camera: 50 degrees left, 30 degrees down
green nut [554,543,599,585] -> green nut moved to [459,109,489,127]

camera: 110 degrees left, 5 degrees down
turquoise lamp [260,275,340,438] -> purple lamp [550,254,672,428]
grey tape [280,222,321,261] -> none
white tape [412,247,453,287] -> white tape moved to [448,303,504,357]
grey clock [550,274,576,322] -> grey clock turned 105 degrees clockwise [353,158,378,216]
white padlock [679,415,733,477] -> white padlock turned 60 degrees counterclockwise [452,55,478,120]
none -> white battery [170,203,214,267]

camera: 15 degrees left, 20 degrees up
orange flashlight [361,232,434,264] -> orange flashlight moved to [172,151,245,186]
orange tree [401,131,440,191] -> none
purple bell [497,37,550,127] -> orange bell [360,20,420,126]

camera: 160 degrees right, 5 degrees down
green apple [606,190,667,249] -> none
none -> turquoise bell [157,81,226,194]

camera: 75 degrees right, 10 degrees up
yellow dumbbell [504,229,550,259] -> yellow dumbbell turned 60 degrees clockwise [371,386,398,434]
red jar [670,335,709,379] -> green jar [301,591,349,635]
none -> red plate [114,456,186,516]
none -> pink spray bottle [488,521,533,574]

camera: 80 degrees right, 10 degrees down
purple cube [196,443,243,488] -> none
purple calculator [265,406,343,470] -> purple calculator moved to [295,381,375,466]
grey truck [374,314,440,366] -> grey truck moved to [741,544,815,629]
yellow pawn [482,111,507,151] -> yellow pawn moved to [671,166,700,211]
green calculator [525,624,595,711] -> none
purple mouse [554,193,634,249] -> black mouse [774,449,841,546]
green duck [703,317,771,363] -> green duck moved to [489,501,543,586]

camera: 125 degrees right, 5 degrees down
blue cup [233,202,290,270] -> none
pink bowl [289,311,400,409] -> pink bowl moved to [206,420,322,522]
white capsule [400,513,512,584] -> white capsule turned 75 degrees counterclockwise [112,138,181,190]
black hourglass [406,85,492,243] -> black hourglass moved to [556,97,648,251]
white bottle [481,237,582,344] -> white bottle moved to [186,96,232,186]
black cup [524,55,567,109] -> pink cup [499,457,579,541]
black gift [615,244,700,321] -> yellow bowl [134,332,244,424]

What the task asks:
Restate the material word for word, but only from its first line through the line containing "turquoise lamp [260,275,340,438]".

Solution for this task:
camera: 50 degrees left, 30 degrees down
green nut [554,543,599,585] -> green nut moved to [459,109,489,127]

camera: 110 degrees left, 5 degrees down
turquoise lamp [260,275,340,438] -> purple lamp [550,254,672,428]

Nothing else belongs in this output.